→ Data for analysis

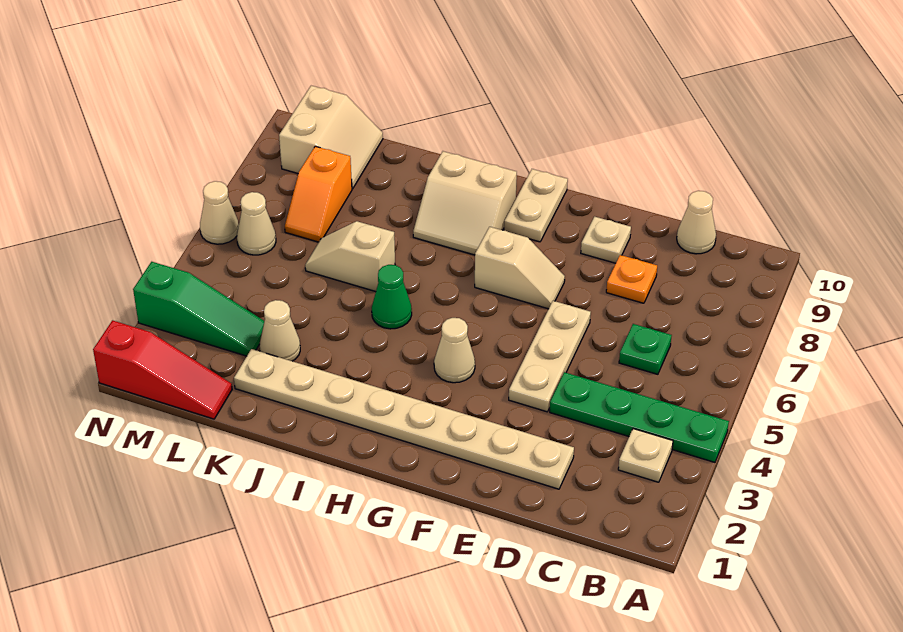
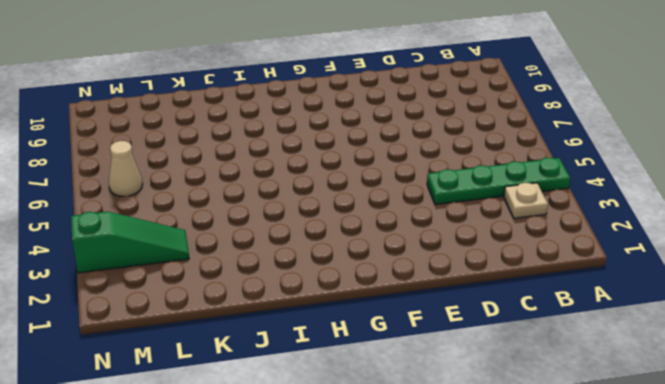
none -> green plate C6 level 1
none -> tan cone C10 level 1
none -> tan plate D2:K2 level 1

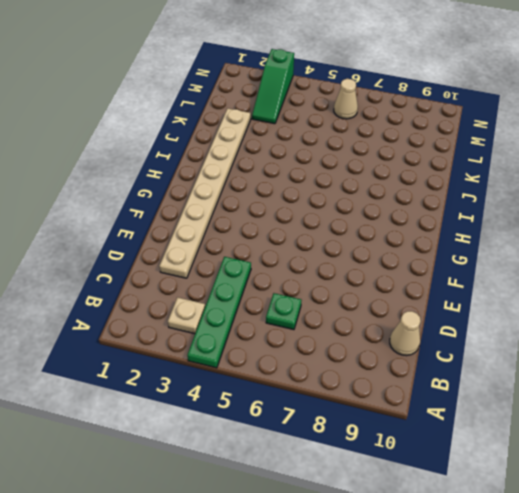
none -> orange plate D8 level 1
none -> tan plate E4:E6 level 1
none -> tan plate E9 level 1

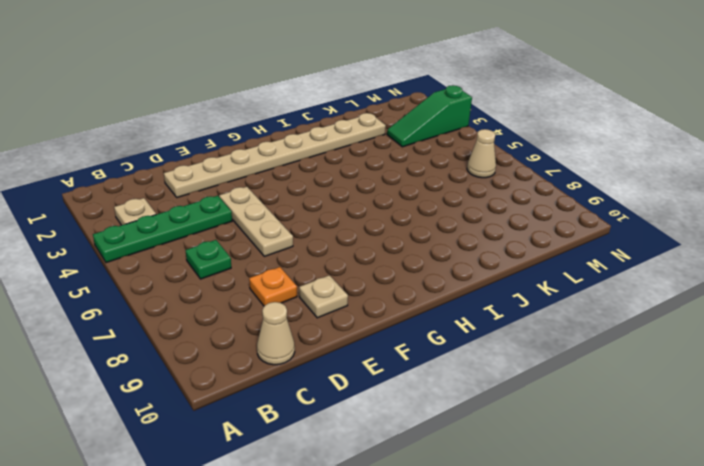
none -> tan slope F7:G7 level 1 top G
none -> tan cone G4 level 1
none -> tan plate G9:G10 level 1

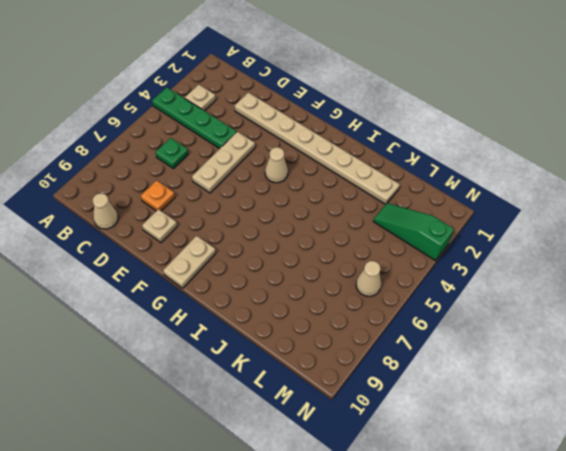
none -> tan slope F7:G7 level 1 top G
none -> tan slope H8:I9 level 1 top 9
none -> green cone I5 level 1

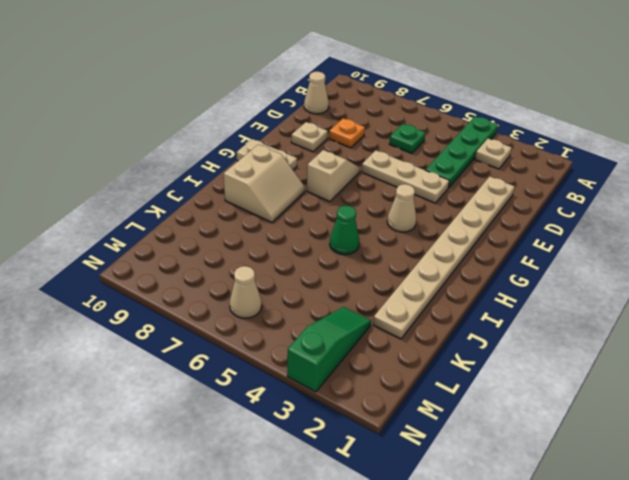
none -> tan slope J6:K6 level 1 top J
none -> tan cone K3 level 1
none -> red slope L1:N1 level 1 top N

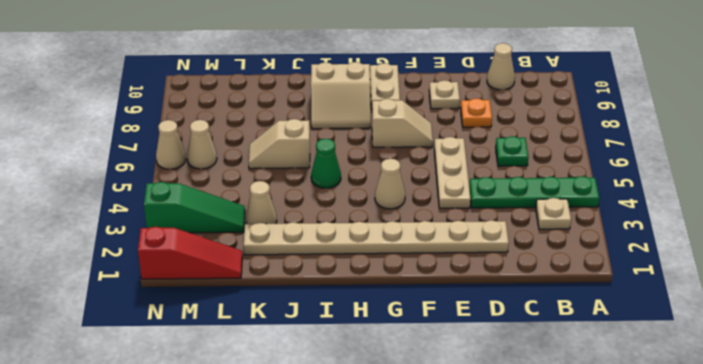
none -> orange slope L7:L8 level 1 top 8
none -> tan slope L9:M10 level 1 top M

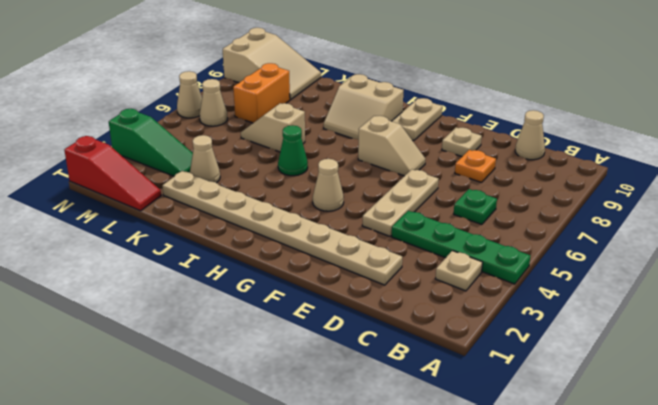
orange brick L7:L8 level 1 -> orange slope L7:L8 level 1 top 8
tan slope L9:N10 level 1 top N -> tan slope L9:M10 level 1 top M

→ Your objective
For the string "plate", count the matching lines in the listing and give that number by itself.

→ Reply to the task
6